The pictures must be left out, while the rest of the data is copied exactly.

→ **THE INPUT**:
═══

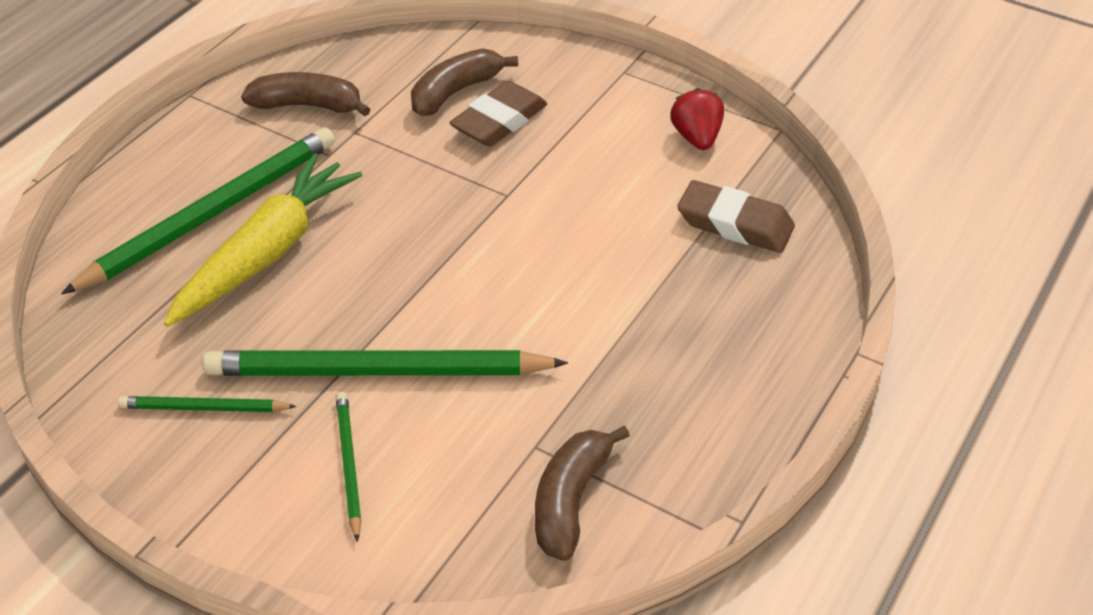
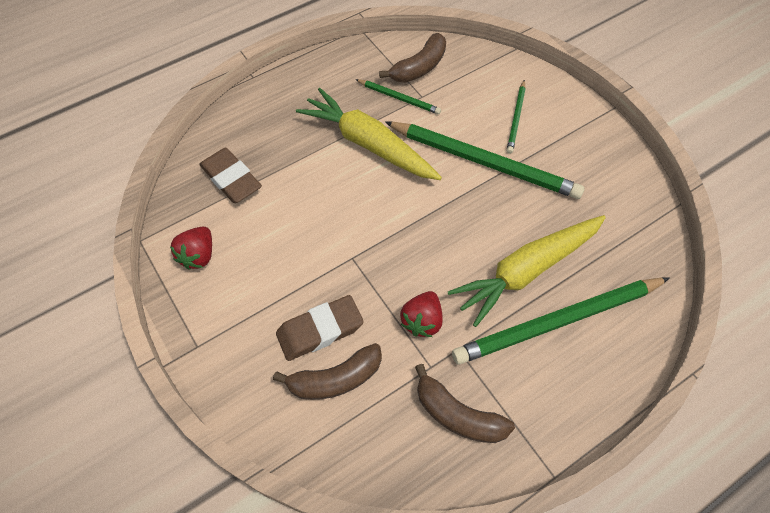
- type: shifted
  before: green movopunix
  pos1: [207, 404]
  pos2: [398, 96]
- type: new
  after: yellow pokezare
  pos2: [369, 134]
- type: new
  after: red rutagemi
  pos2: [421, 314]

═══

→ **RESPONSE BOX**:
- type: shifted
  before: green movopunix
  pos1: [207, 404]
  pos2: [398, 96]
- type: new
  after: yellow pokezare
  pos2: [369, 134]
- type: new
  after: red rutagemi
  pos2: [421, 314]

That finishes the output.